§ Your assignment
Please set down exactly the lines from the one that contains "U6: UTC386 -> LM386" through the end of the material, leaving out every picture.

§ Data under study

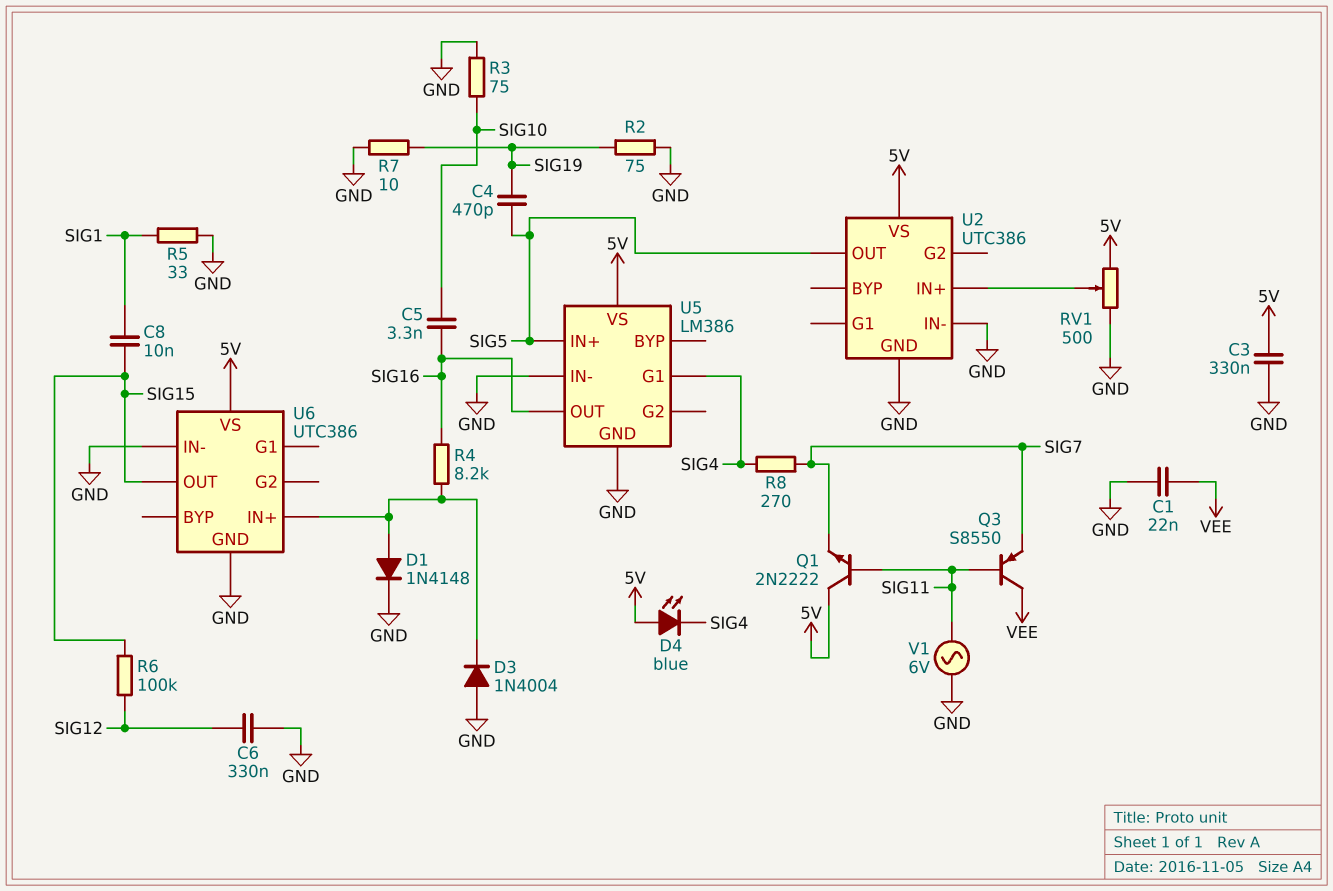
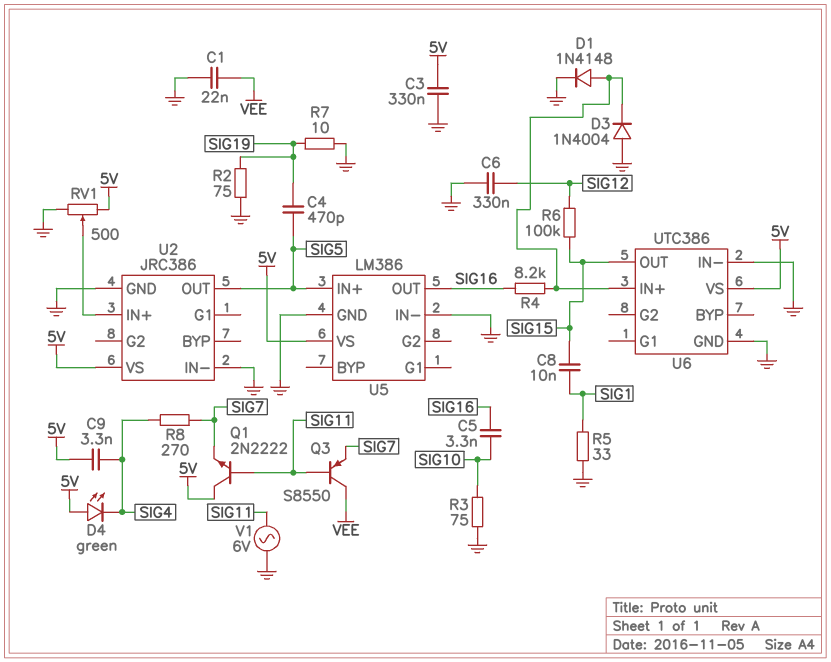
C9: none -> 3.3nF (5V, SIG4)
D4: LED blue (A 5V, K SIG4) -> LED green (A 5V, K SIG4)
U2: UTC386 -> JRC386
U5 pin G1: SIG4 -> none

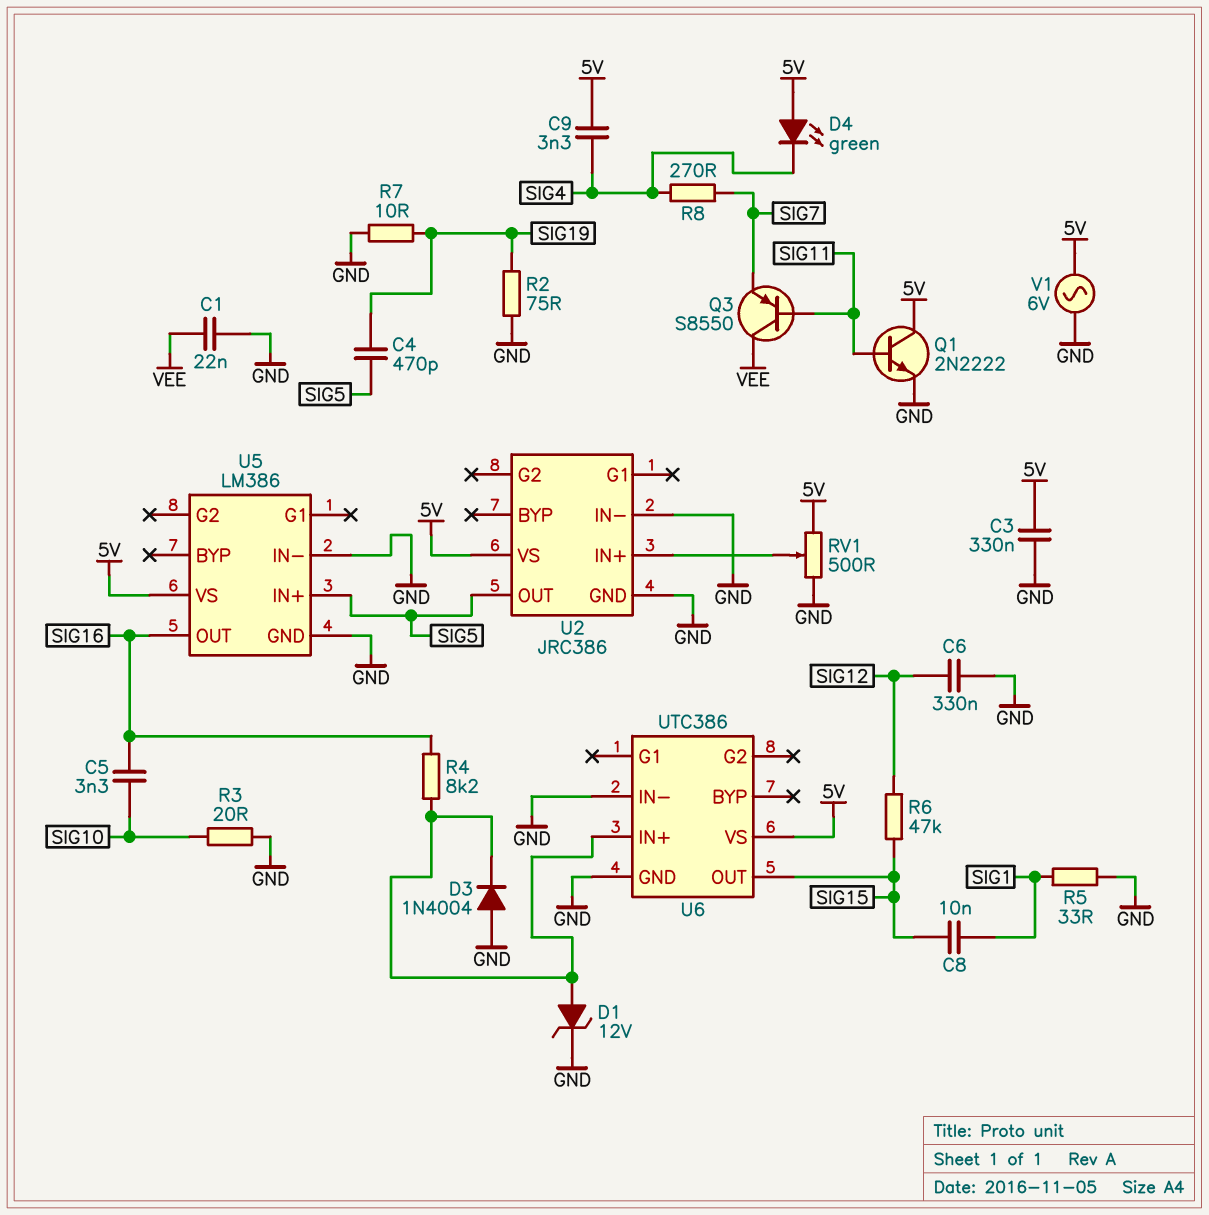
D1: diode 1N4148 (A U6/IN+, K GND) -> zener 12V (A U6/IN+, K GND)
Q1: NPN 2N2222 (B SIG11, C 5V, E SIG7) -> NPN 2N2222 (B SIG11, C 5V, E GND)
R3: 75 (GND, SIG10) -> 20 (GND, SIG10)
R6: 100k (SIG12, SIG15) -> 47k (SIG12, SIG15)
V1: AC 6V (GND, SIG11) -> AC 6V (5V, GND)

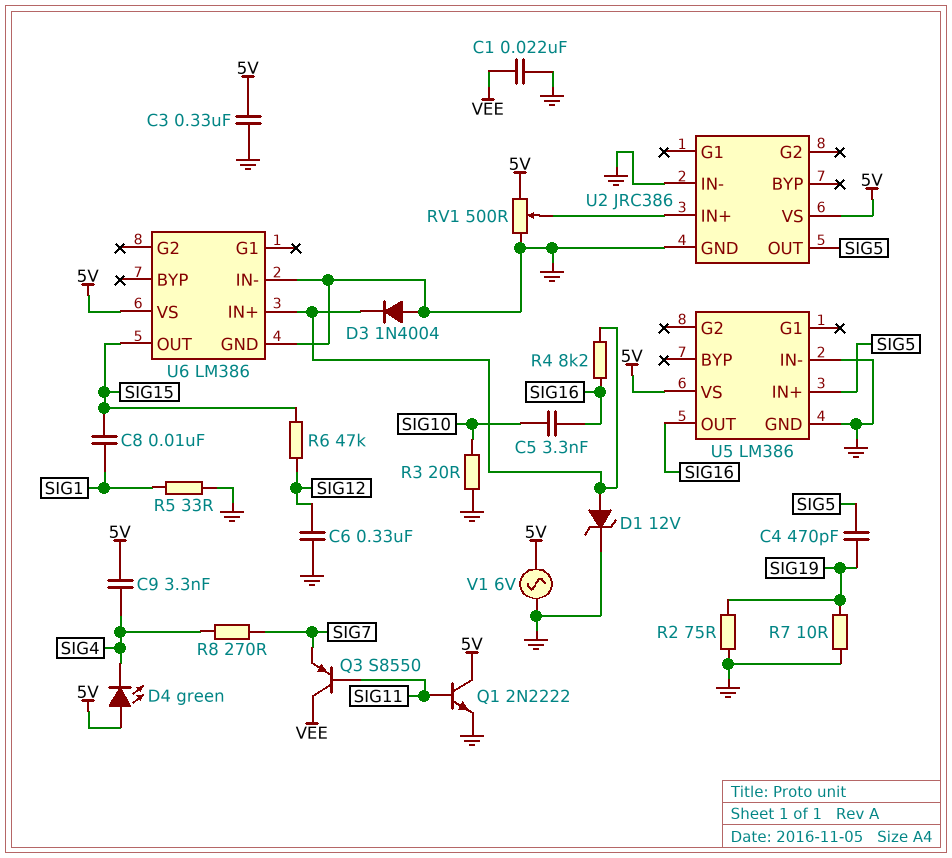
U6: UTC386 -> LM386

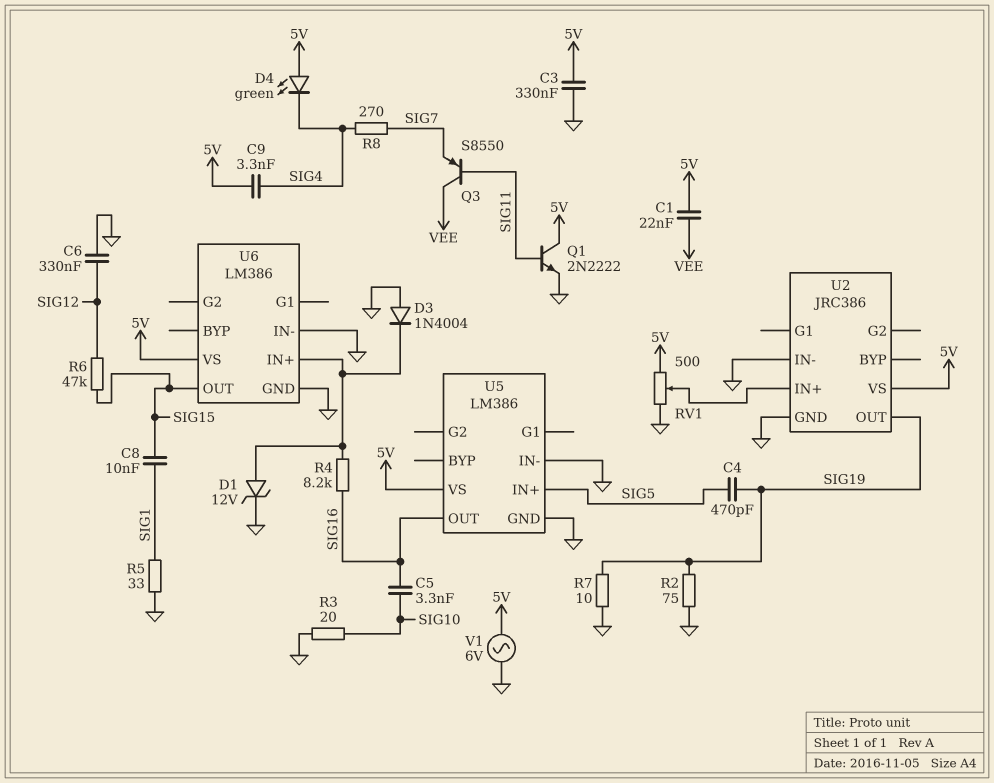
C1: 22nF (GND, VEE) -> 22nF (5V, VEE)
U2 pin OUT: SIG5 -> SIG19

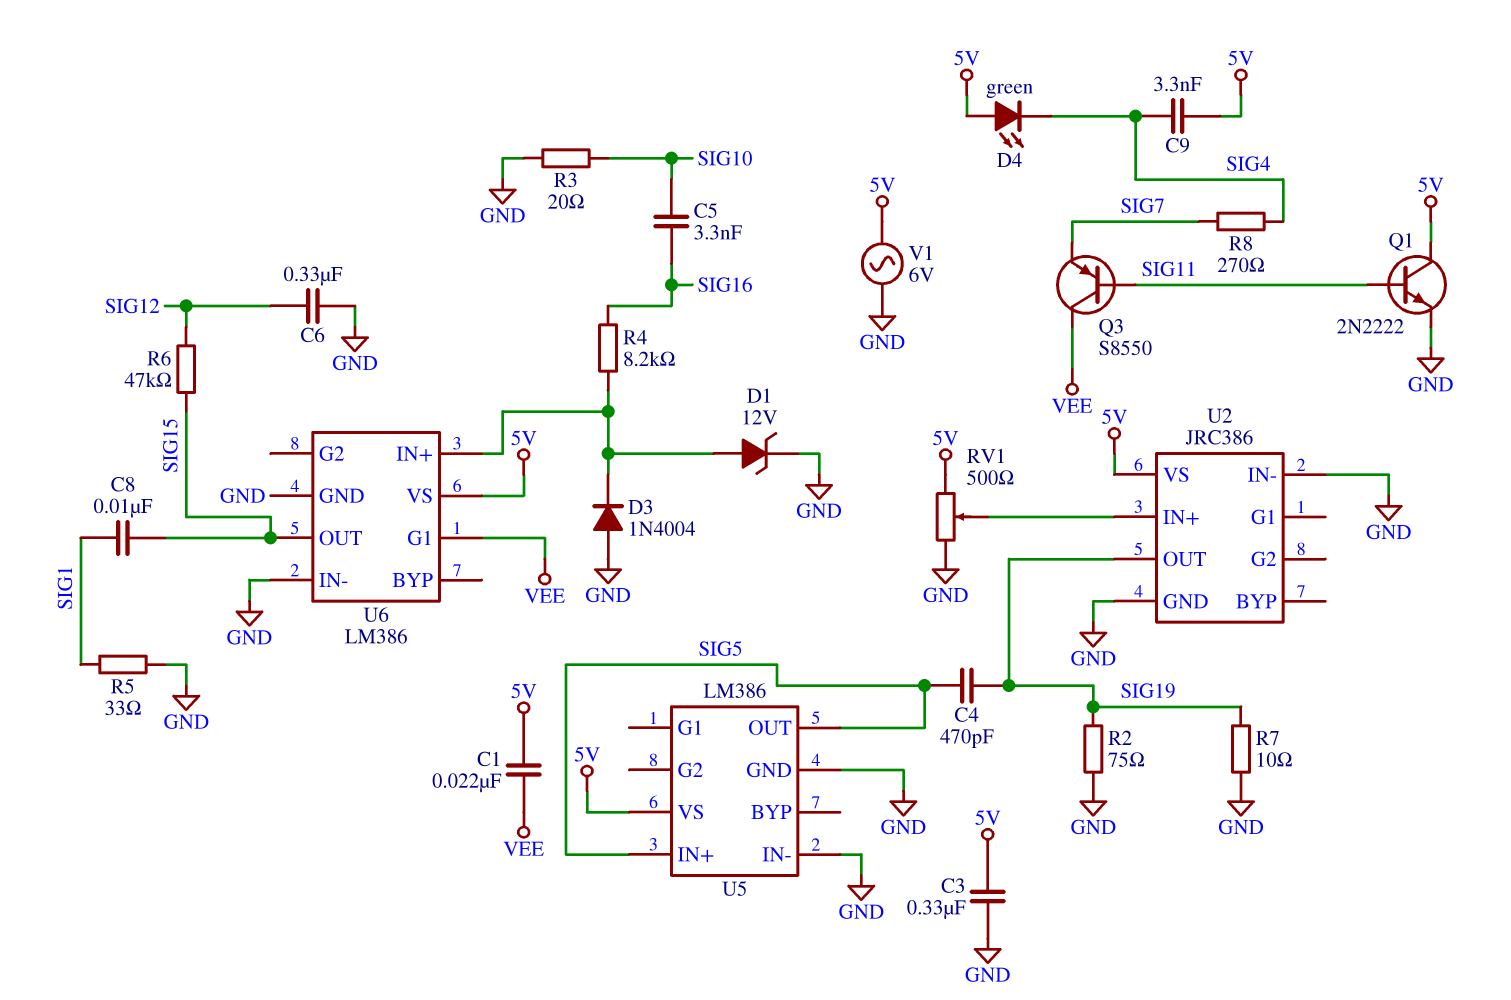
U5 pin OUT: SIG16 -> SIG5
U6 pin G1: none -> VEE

§ Output of the task
U6: UTC386 -> LM386

C1: 22nF (GND, VEE) -> 22nF (5V, VEE)
U2 pin OUT: SIG5 -> SIG19

U5 pin OUT: SIG16 -> SIG5
U6 pin G1: none -> VEE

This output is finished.